# Activity
Could you output each line below exactly as it appears, excluding any pictures?

# Data provided
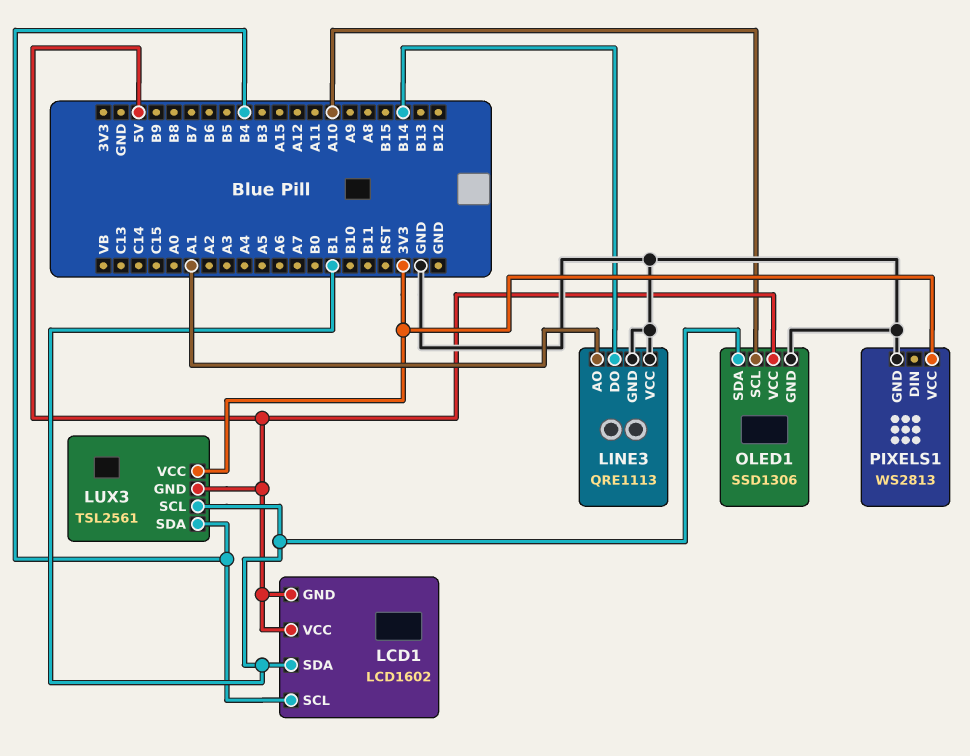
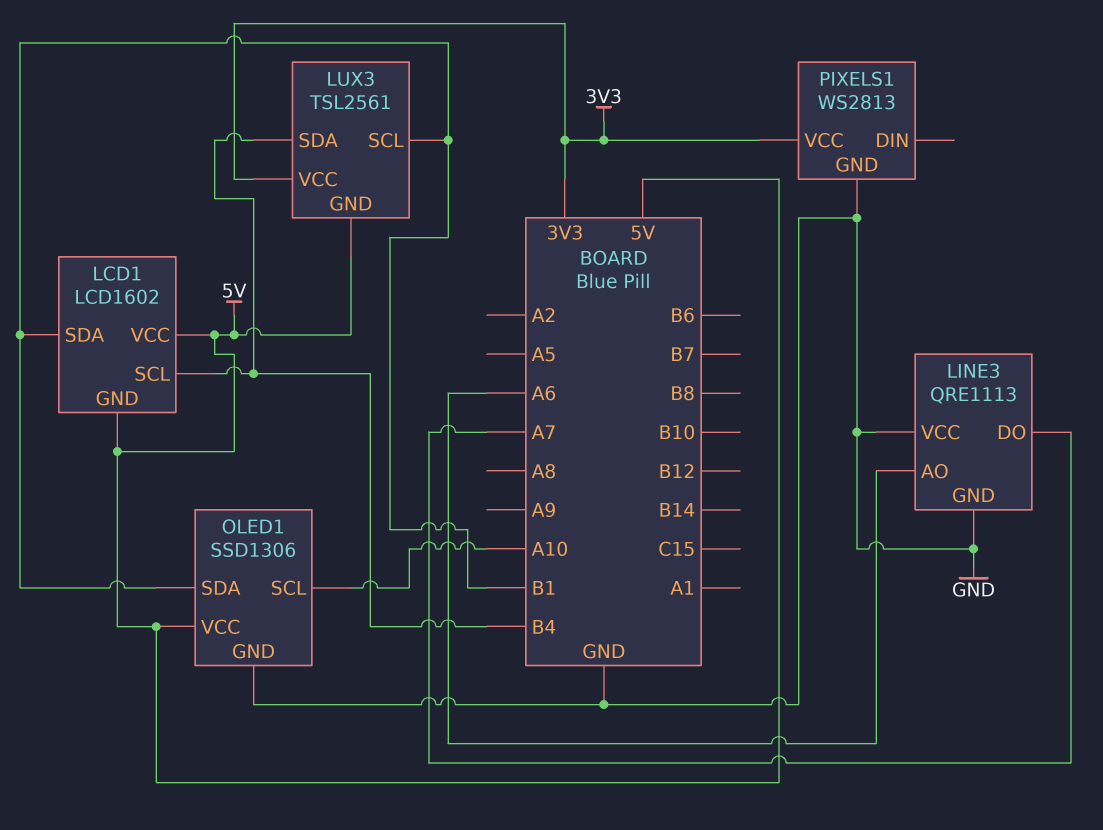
LINE3 pin AO: A1 -> A6
LINE3 pin DO: B14 -> A7

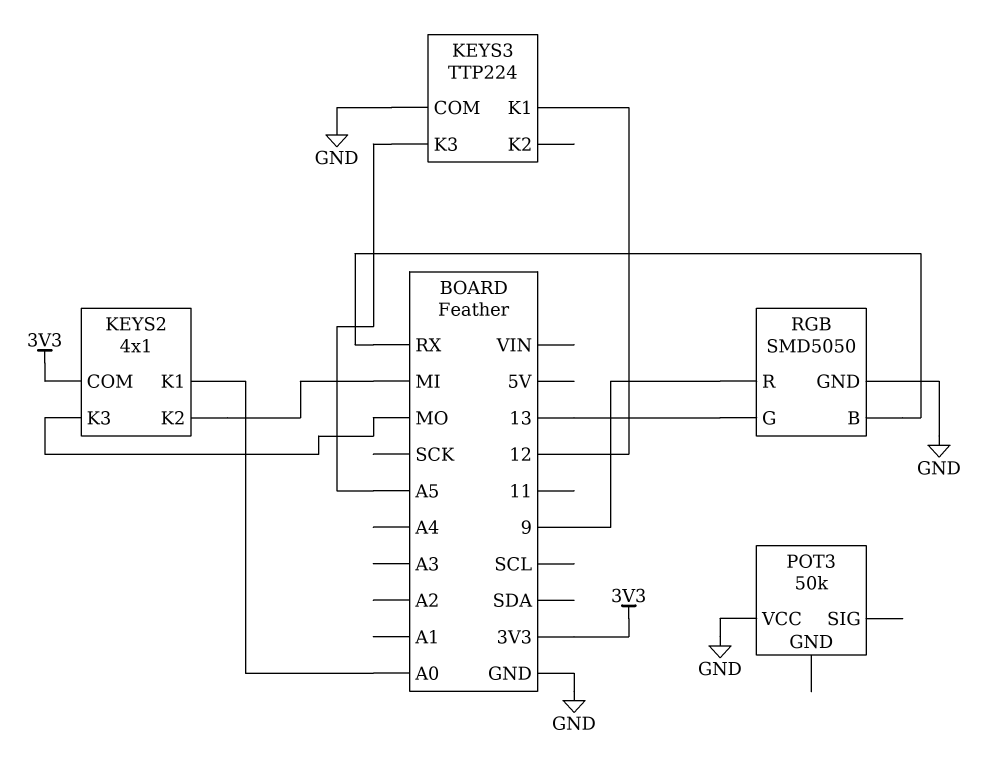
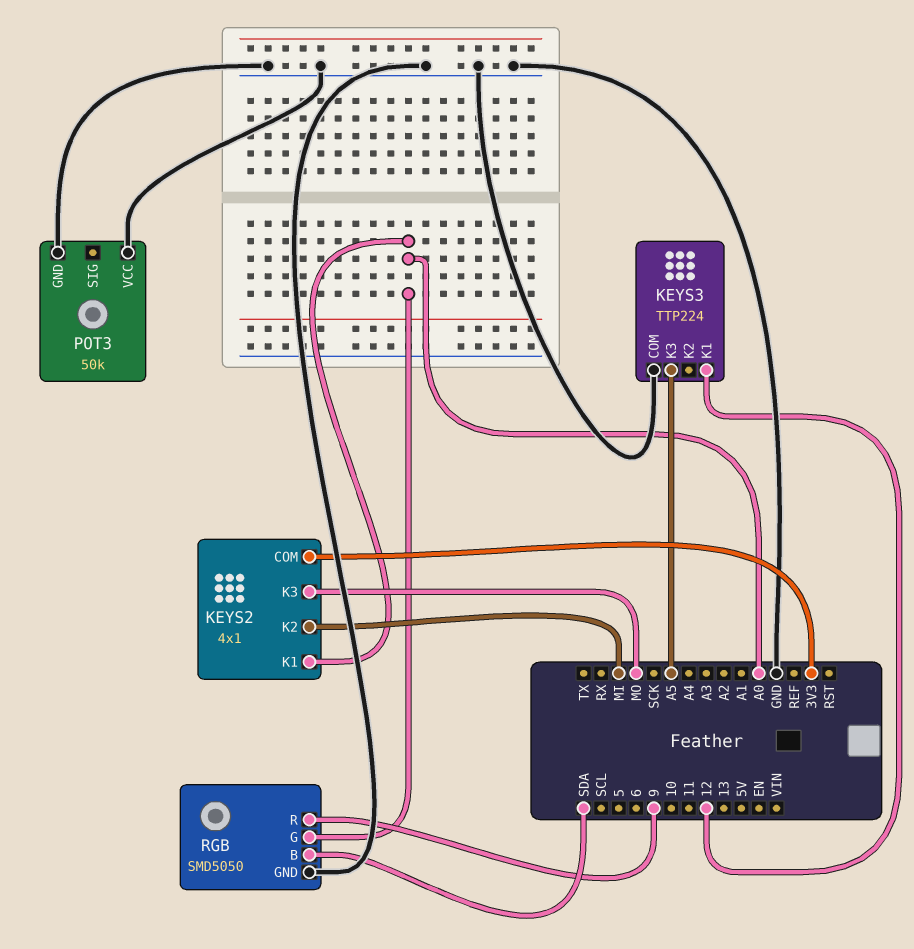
POT3 pin GND: none -> GND
RGB pin B: RX -> SDA
RGB pin G: 13 -> A0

# Response area
LINE3 pin AO: A1 -> A6
LINE3 pin DO: B14 -> A7

POT3 pin GND: none -> GND
RGB pin B: RX -> SDA
RGB pin G: 13 -> A0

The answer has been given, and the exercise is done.